Output nothing but the lines from the beginning of the listing below through the line containing "178 487 215)", exactly as they stand, without pictures.

******************************

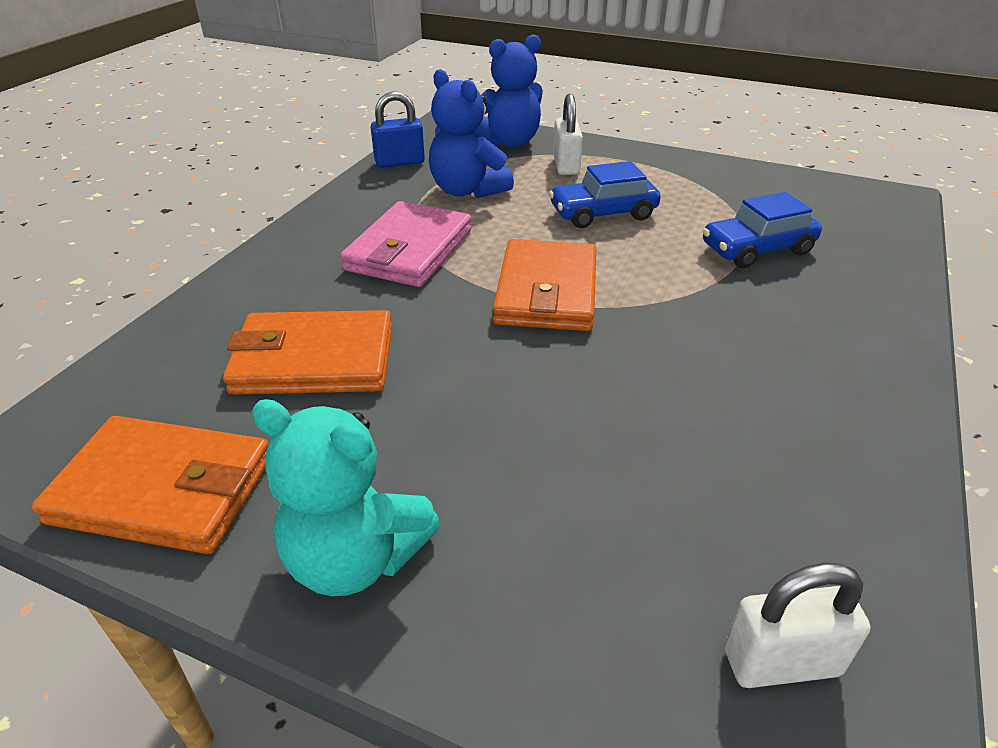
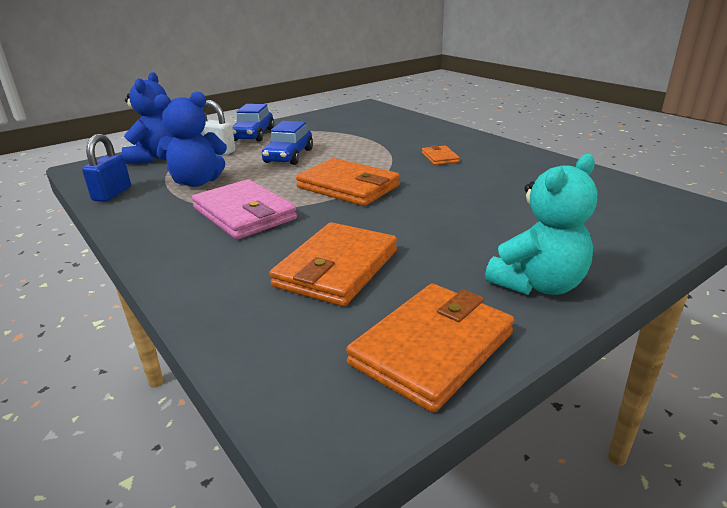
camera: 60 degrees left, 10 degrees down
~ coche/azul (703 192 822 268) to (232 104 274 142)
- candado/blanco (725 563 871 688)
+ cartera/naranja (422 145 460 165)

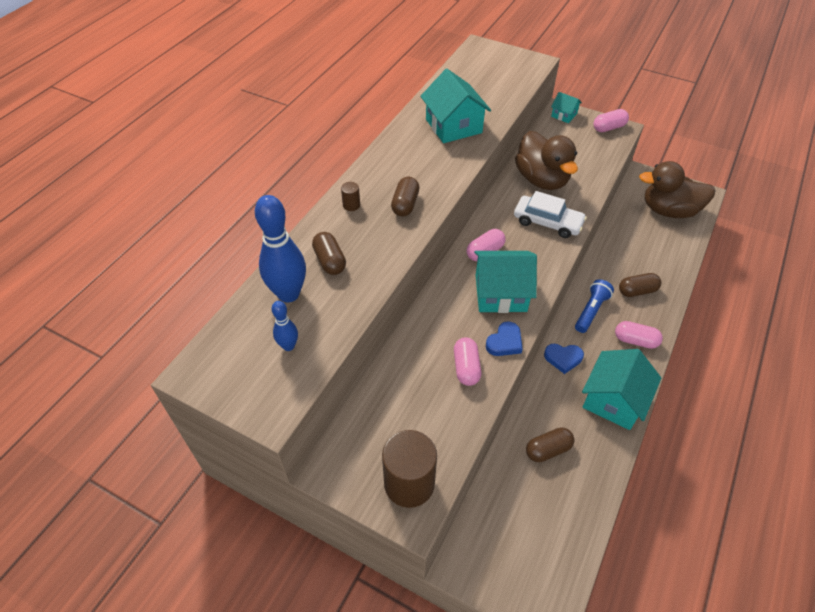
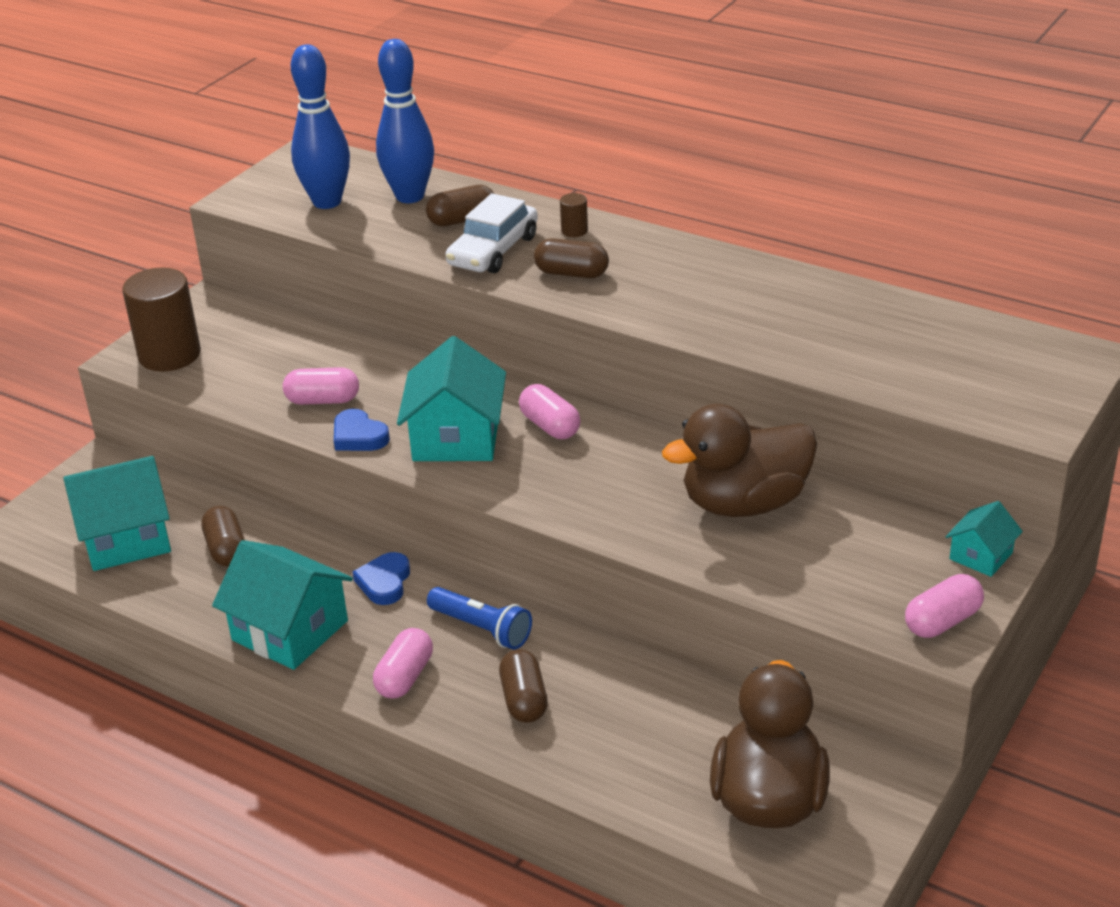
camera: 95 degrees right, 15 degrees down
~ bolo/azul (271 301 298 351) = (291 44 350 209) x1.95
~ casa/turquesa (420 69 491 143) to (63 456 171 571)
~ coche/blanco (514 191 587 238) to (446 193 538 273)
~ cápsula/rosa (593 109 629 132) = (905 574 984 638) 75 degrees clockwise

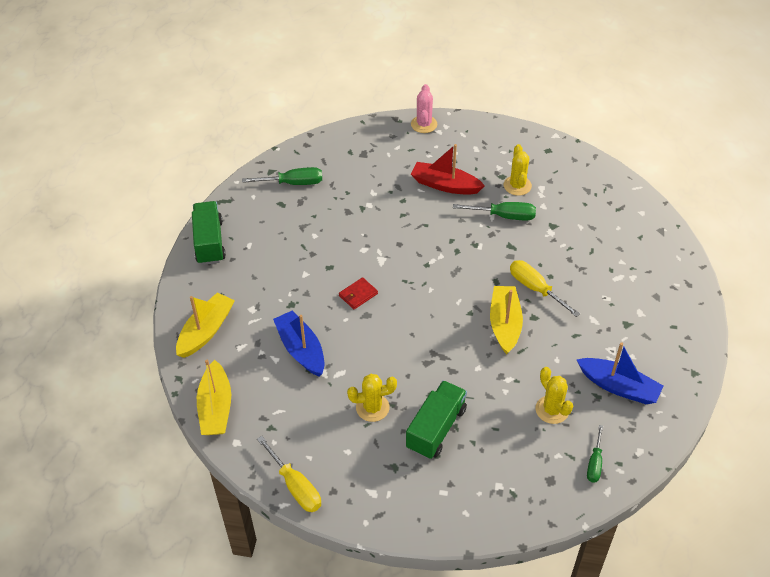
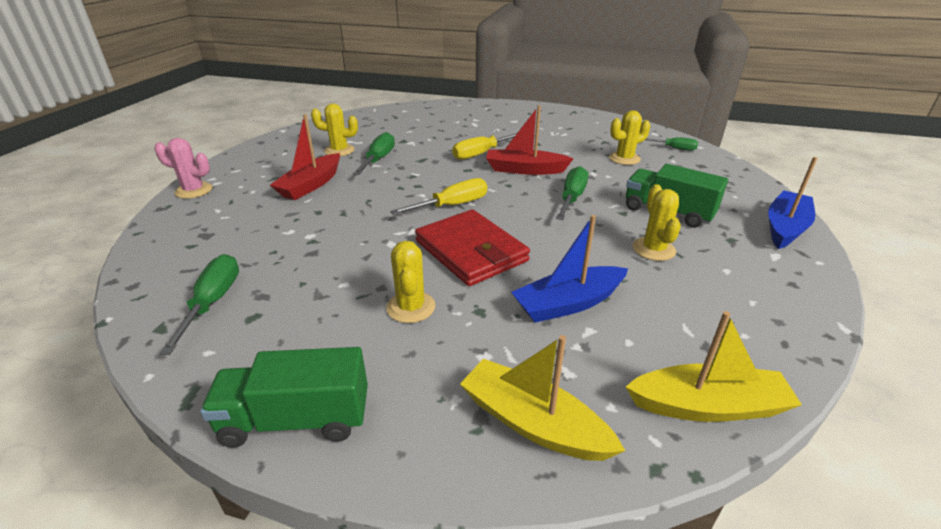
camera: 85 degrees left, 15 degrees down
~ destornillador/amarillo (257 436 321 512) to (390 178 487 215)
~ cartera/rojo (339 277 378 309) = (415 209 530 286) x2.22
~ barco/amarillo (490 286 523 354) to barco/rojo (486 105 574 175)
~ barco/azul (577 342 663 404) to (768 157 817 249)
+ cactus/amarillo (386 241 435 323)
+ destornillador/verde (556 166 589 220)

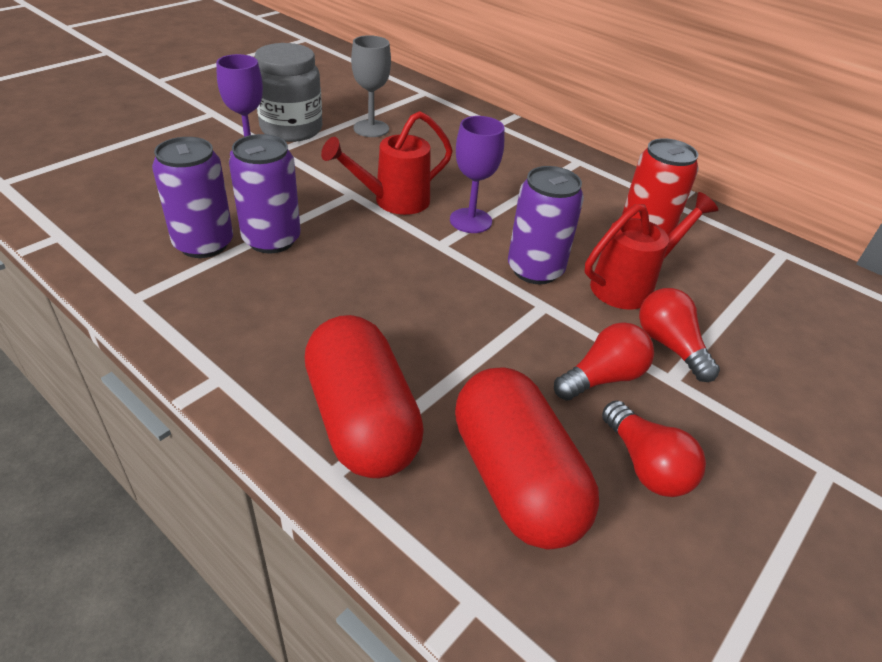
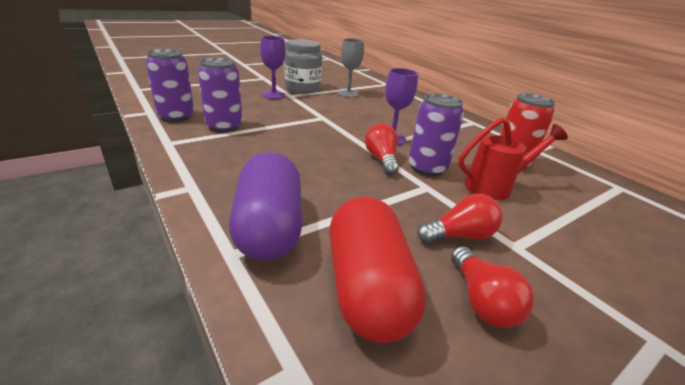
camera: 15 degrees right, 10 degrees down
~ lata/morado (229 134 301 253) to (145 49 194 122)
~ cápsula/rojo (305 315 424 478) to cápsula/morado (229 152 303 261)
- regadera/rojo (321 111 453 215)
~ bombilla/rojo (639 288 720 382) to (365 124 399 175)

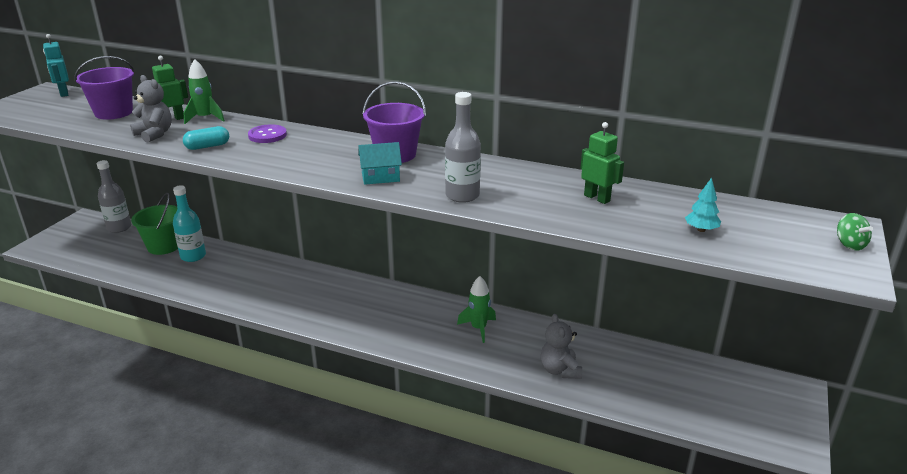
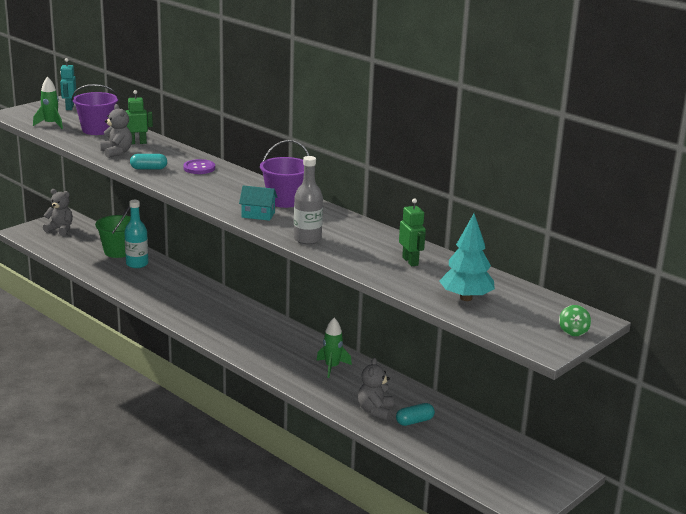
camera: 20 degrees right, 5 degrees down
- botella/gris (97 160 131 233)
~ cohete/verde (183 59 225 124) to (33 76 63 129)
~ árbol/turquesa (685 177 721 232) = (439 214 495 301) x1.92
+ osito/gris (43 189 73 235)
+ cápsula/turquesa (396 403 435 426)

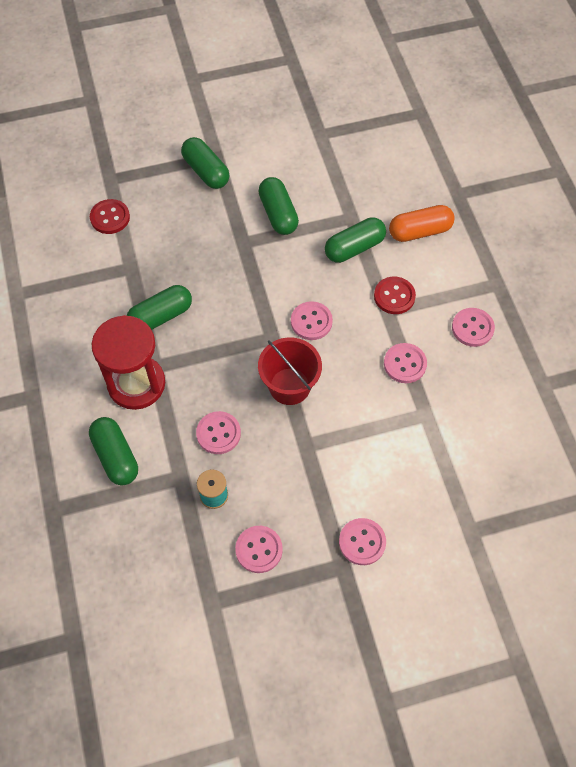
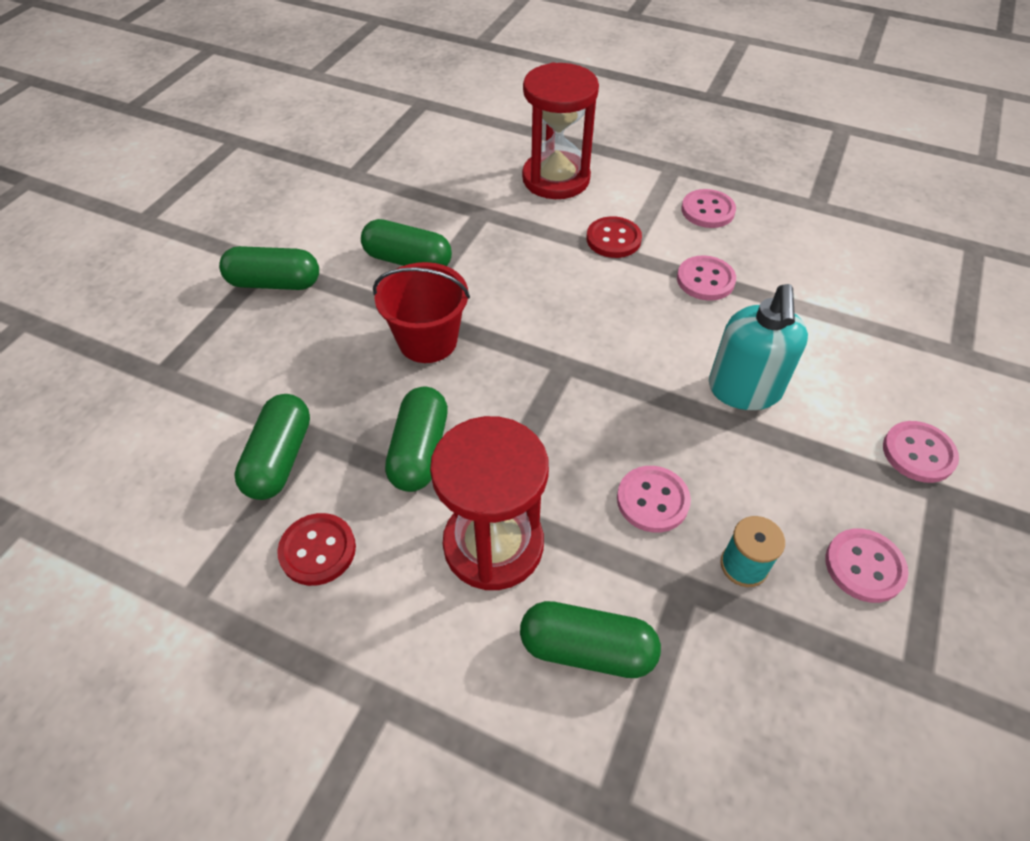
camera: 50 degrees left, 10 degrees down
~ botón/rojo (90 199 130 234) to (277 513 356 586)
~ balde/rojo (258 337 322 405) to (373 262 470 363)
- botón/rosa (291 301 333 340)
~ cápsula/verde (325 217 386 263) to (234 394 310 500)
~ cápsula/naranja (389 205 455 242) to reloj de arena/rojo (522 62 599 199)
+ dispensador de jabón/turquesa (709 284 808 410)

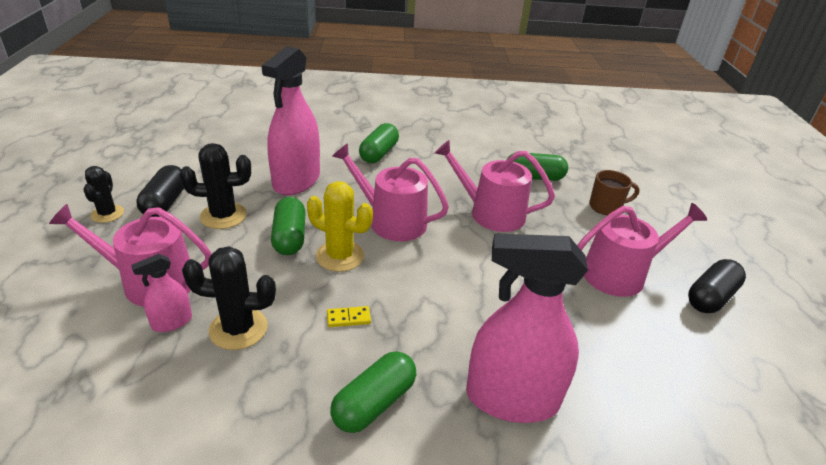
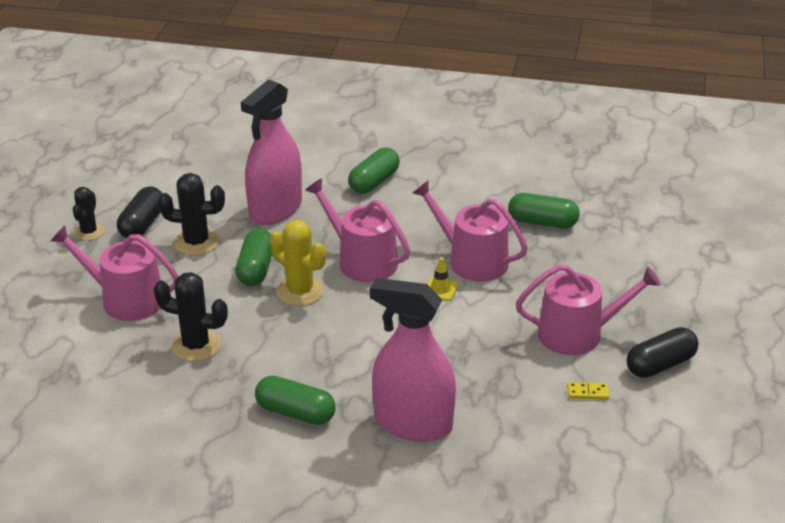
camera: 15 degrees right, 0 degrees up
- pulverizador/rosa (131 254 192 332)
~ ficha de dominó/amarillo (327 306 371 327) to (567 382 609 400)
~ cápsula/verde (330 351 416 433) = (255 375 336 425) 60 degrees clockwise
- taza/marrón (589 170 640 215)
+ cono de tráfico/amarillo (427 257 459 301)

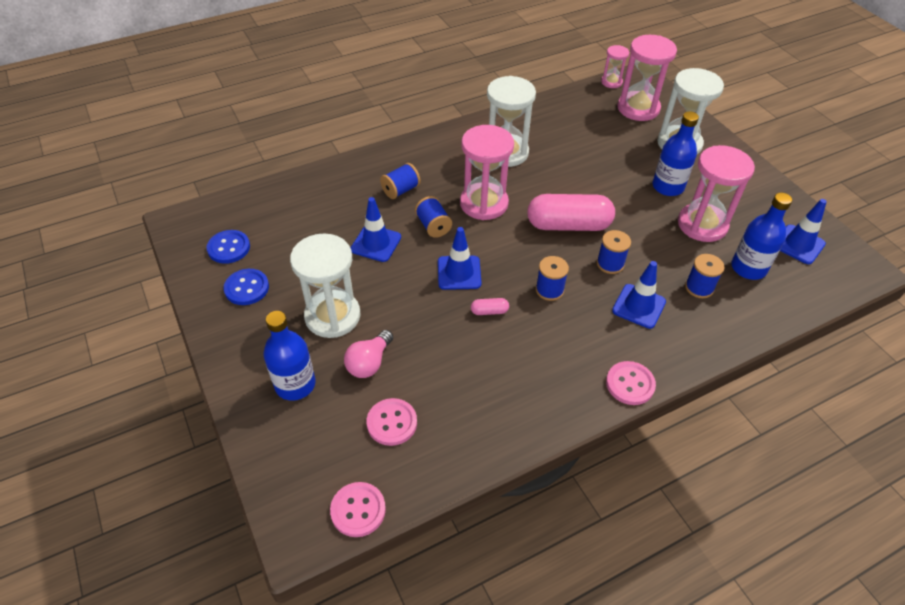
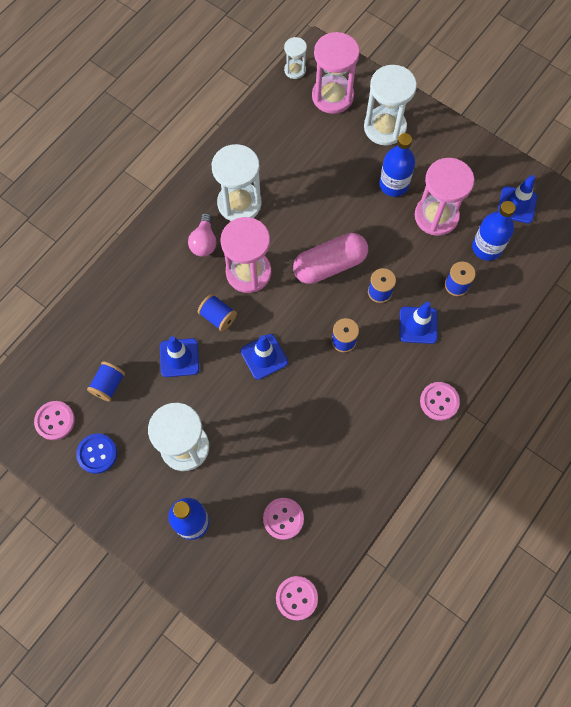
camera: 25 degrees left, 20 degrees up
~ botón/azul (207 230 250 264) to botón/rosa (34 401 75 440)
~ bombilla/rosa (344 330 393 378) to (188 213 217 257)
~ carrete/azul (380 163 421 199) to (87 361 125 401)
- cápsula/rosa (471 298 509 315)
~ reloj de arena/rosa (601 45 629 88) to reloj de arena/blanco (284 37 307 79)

******************************

Answer for the task ::
camera: 60 degrees left, 10 degrees down
~ coche/azul (703 192 822 268) to (232 104 274 142)
- candado/blanco (725 563 871 688)
+ cartera/naranja (422 145 460 165)

camera: 95 degrees right, 15 degrees down
~ bolo/azul (271 301 298 351) = (291 44 350 209) x1.95
~ casa/turquesa (420 69 491 143) to (63 456 171 571)
~ coche/blanco (514 191 587 238) to (446 193 538 273)
~ cápsula/rosa (593 109 629 132) = (905 574 984 638) 75 degrees clockwise

camera: 85 degrees left, 15 degrees down
~ destornillador/amarillo (257 436 321 512) to (390 178 487 215)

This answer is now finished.